_Task directions:_ Restate the entries below exactly, and keep all images out of the answer.

_Supplied material:_
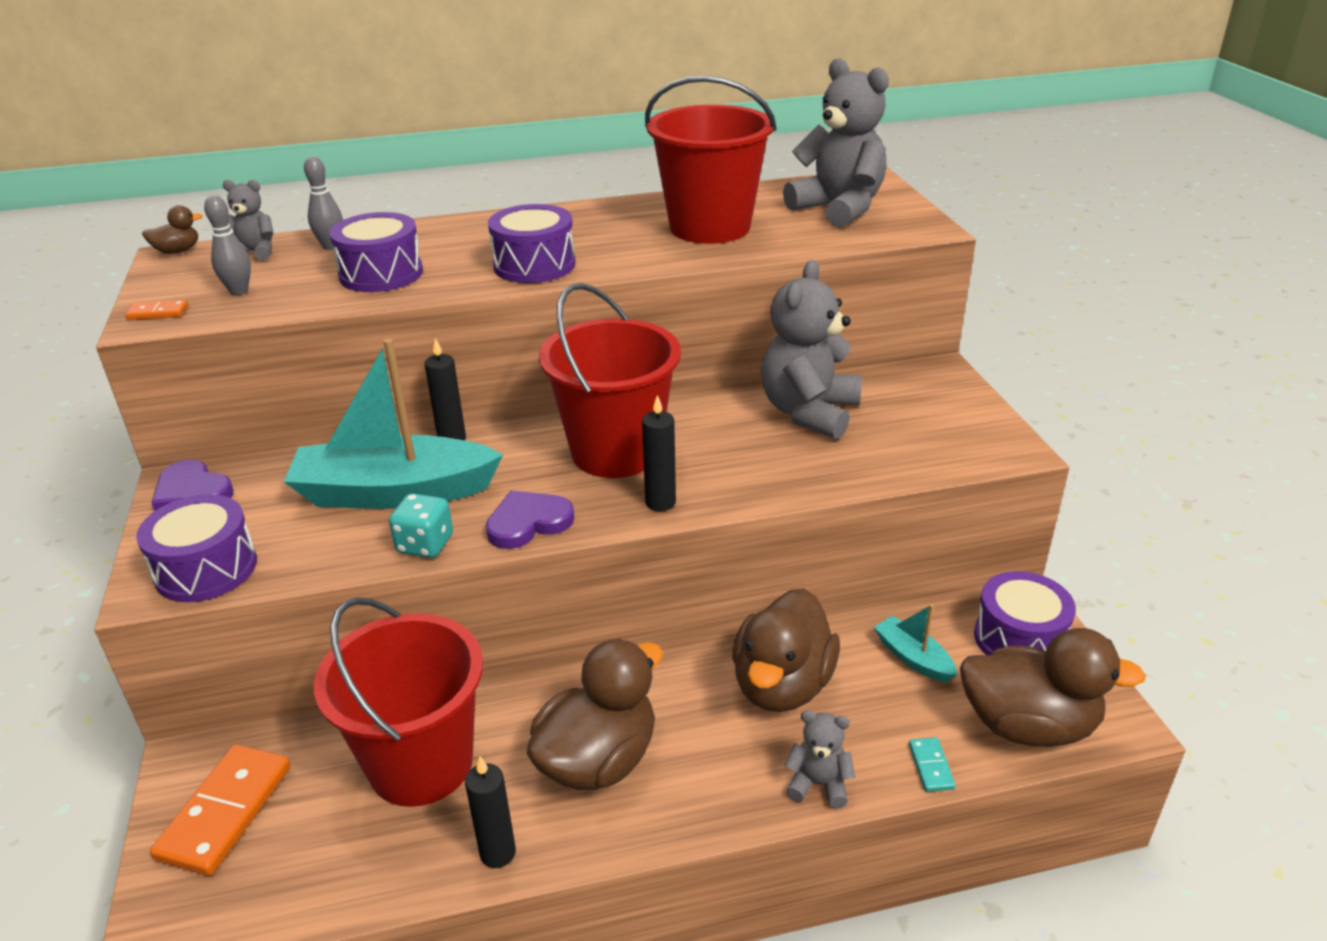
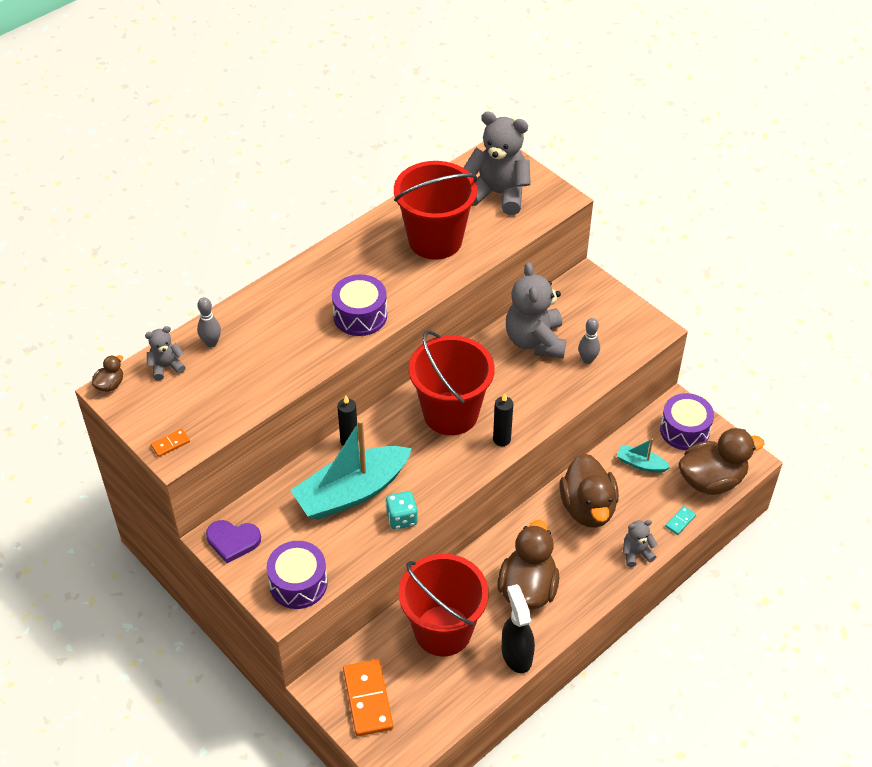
camera: 30 degrees left, 15 degrees up
(239, 291) = (199, 406): grey bowling pin -> grey bowling pin (587, 360)
(381, 274) = (273, 358): purple drum -> none
(498, 853) = (516, 654): black candle -> black spray bottle
(528, 523) = (443, 481): purple heart -> none
(931, 766) = (680, 521): turquoise domino -> turquoise domino turned 75 degrees clockwise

_Answer box:_
camera: 30 degrees left, 15 degrees up
(239, 291) = (199, 406): grey bowling pin -> grey bowling pin (587, 360)
(381, 274) = (273, 358): purple drum -> none
(498, 853) = (516, 654): black candle -> black spray bottle
(528, 523) = (443, 481): purple heart -> none
(931, 766) = (680, 521): turquoise domino -> turquoise domino turned 75 degrees clockwise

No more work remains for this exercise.